▶ _Required work_
Please reproduce the entries below exactly from the line holding "red trapezoid: (220, 87) -> (308, 123), moved" through the last line, both included, and omit any pictures.

*** Opening of Records shown ***

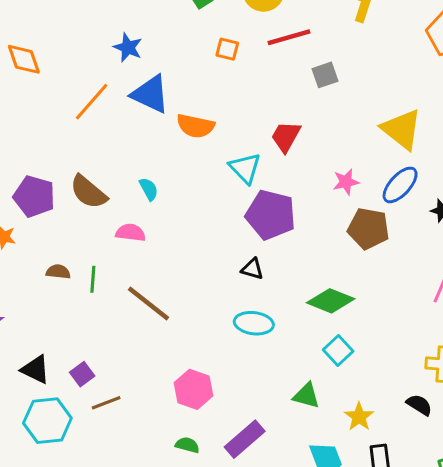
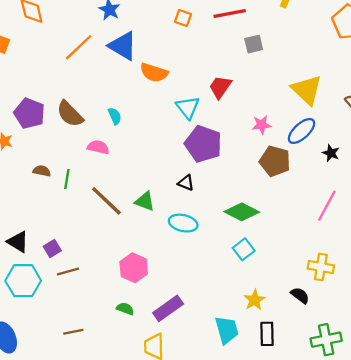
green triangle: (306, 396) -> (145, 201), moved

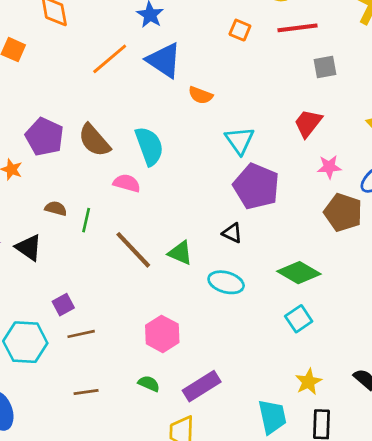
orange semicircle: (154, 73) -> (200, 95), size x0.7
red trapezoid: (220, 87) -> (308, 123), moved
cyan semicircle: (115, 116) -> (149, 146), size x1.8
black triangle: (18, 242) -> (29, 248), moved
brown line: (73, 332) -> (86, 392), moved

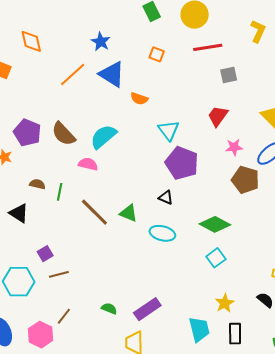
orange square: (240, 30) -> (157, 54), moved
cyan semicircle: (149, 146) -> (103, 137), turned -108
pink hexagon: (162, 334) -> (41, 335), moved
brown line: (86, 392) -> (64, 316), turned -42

*** Close of Records shown ***

▶ _Written response_
red trapezoid: (220, 87) -> (308, 123), moved
cyan semicircle: (115, 116) -> (149, 146), size x1.8
black triangle: (18, 242) -> (29, 248), moved
brown line: (73, 332) -> (86, 392), moved

orange square: (240, 30) -> (157, 54), moved
cyan semicircle: (149, 146) -> (103, 137), turned -108
pink hexagon: (162, 334) -> (41, 335), moved
brown line: (86, 392) -> (64, 316), turned -42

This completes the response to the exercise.